*Instructions to follow*: Nothing but the text of the records should come back; copy it exactly and leave the pictures out.

(Edit difference data)
* * *
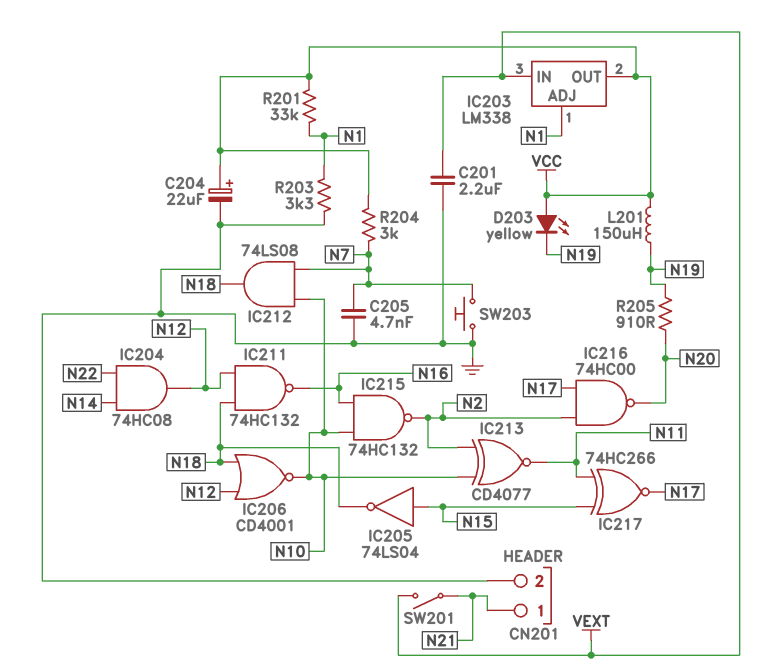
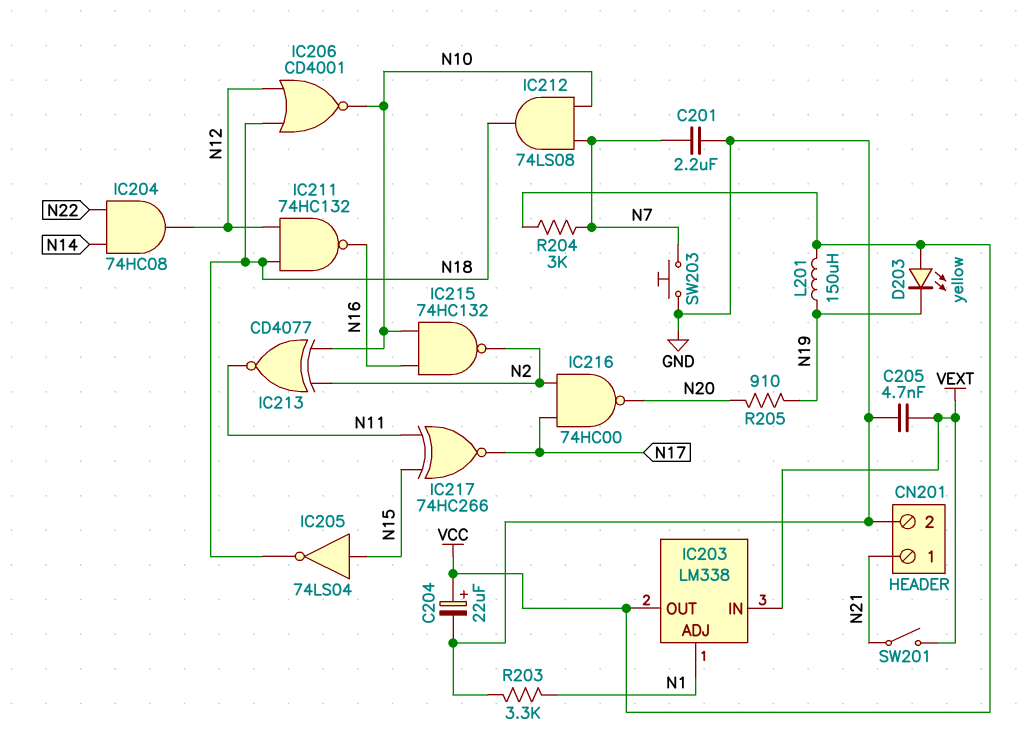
C201: 2.2uF (GND, VEXT) -> 2.2uF (GND, N7)
C205: 4.7nF (GND, N7) -> 4.7nF (GND, VEXT)
R201: 33k (N1, VCC) -> none

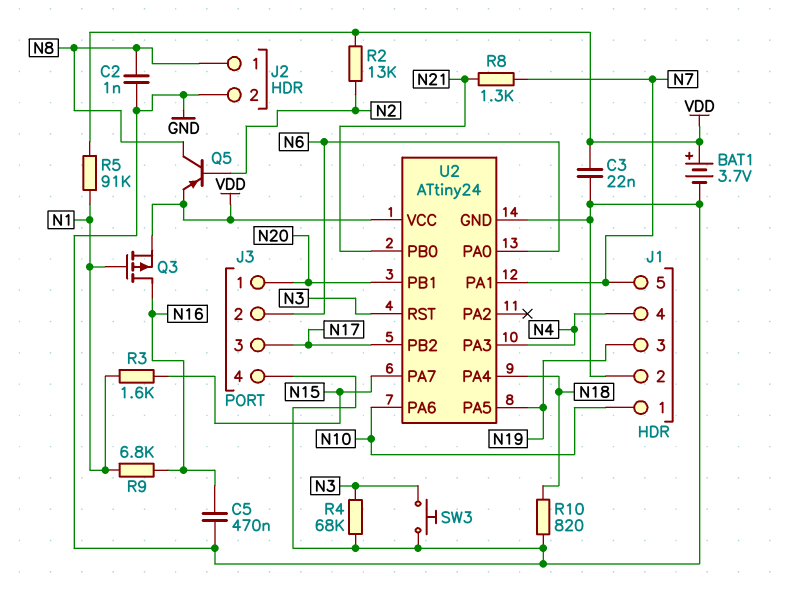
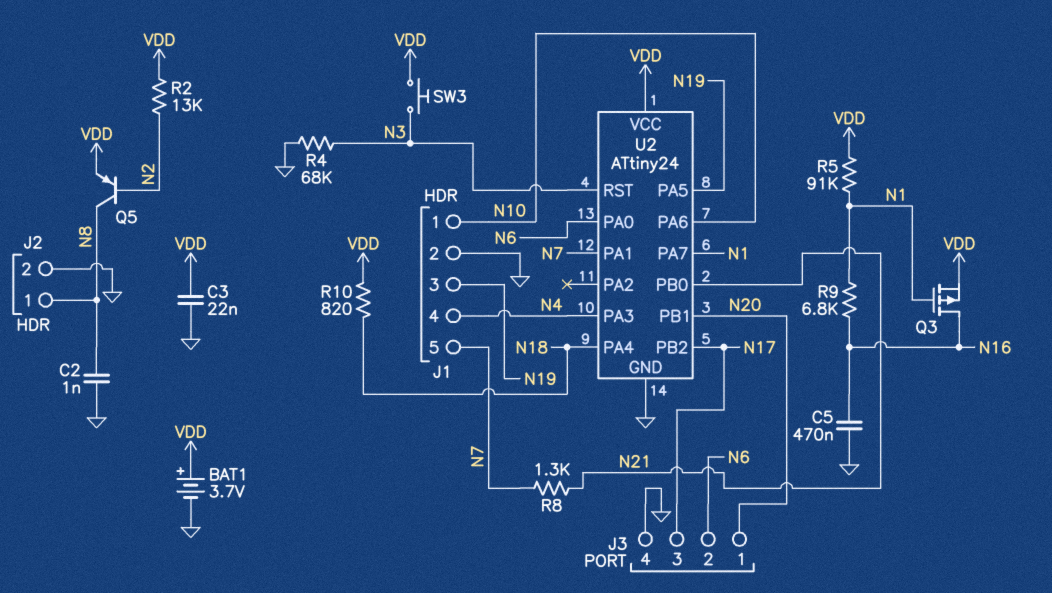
R3: 1.6k (N1, N15) -> none
R10: 820 (GND, N18) -> 820 (N18, VDD)
SW3: button (GND, N3) -> button (N3, VDD)
U2 pin PA7: N15 -> N1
* * *
*Completed task*:
C201: 2.2uF (GND, VEXT) -> 2.2uF (GND, N7)
C205: 4.7nF (GND, N7) -> 4.7nF (GND, VEXT)
R201: 33k (N1, VCC) -> none

R3: 1.6k (N1, N15) -> none
R10: 820 (GND, N18) -> 820 (N18, VDD)
SW3: button (GND, N3) -> button (N3, VDD)
U2 pin PA7: N15 -> N1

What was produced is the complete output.